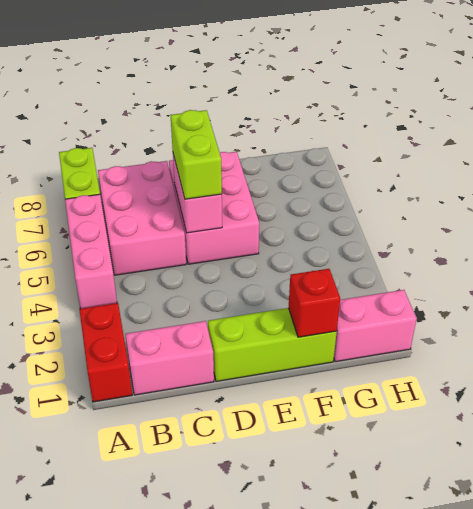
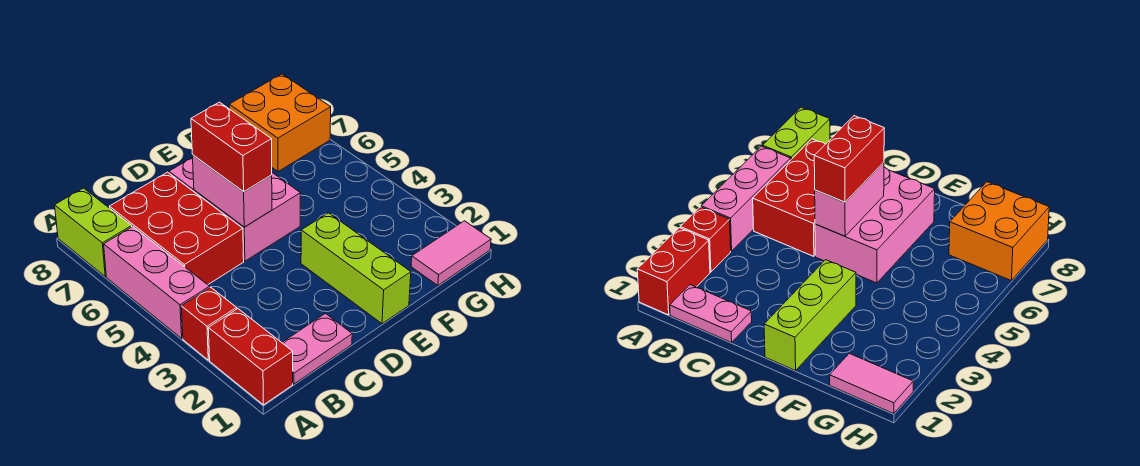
pink brick B1:C1 level 1 -> pink plate B1:C1 level 1
pink brick B5:C7 level 1 -> red brick B5:C7 level 1
lime brick D1:F1 level 1 -> lime brick E1:E3 level 1
lime brick D5:D6 level 3 -> red brick D5:D6 level 3
red brick F1 level 2 -> red brick A3 level 1
pink brick G1:H1 level 1 -> pink tile G1:H1 level 1
none -> orange brick G7:H8 level 1

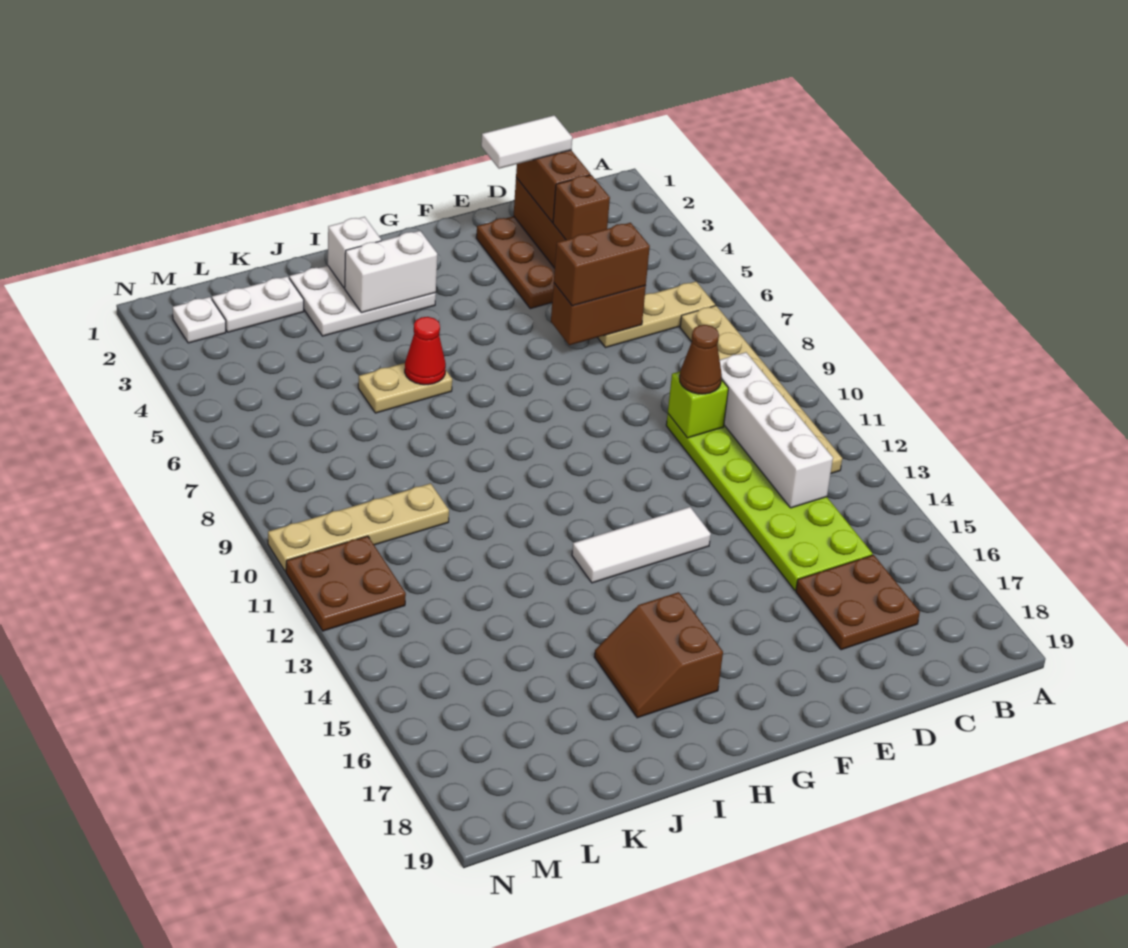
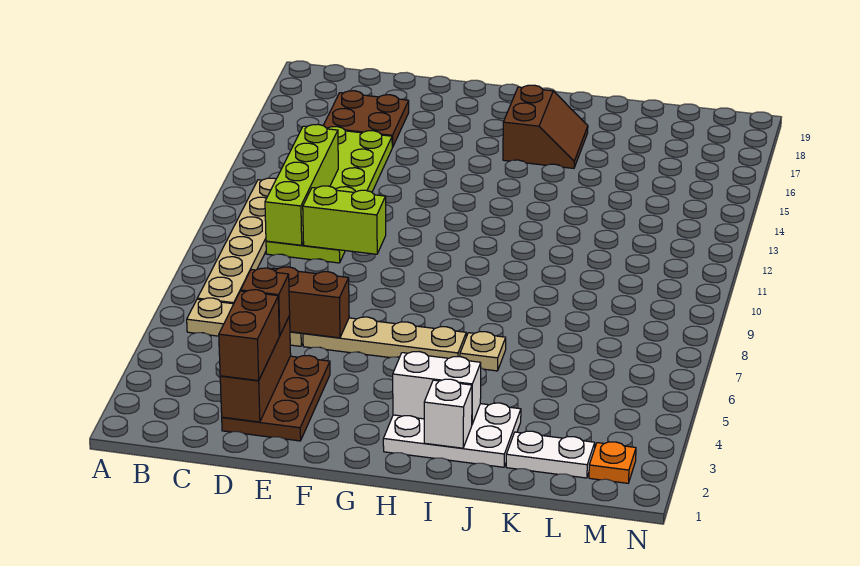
white brick C10:C13 level 2 -> lime brick C10:C13 level 2
white tile D2:E2 level 4 -> none
brown brick D6:E6 level 3 -> none
lime brick D10 level 2 -> lime brick D10:E10 level 2
brown cone D10 level 3 -> none
white tile F13:H13 level 1 -> none
tan plate I6:J6 level 1 -> tan plate I6 level 1
red cone I6 level 2 -> none
tan plate K10:N10 level 1 -> tan plate E6:H6 level 1
white plate M2 level 1 -> orange plate M2 level 1
brown plate M11:N12 level 1 -> none

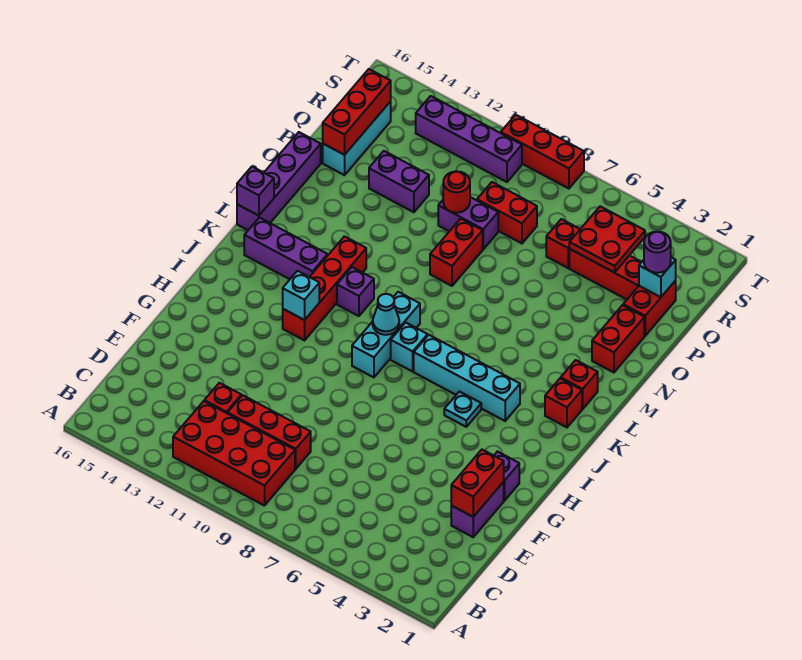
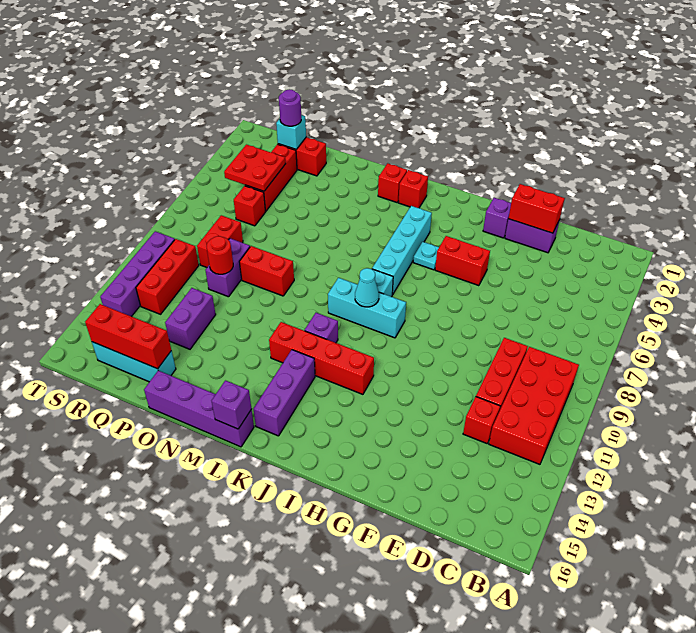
cyan brick I12 level 2 -> none
red brick N2:O2 level 1 -> red brick G5:H5 level 1
red brick T8:T10 level 1 -> red brick R10:R12 level 1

• [Problem details] Using the data above, transcribe exactly the lines between those containing "lime brick D5:D6" and "brown cone D10 level 3 -> none", inclusive, and leave every picture behind.

• [Written reply]
lime brick D5:D6 level 3 -> red brick D5:D6 level 3
red brick F1 level 2 -> red brick A3 level 1
pink brick G1:H1 level 1 -> pink tile G1:H1 level 1
none -> orange brick G7:H8 level 1

white brick C10:C13 level 2 -> lime brick C10:C13 level 2
white tile D2:E2 level 4 -> none
brown brick D6:E6 level 3 -> none
lime brick D10 level 2 -> lime brick D10:E10 level 2
brown cone D10 level 3 -> none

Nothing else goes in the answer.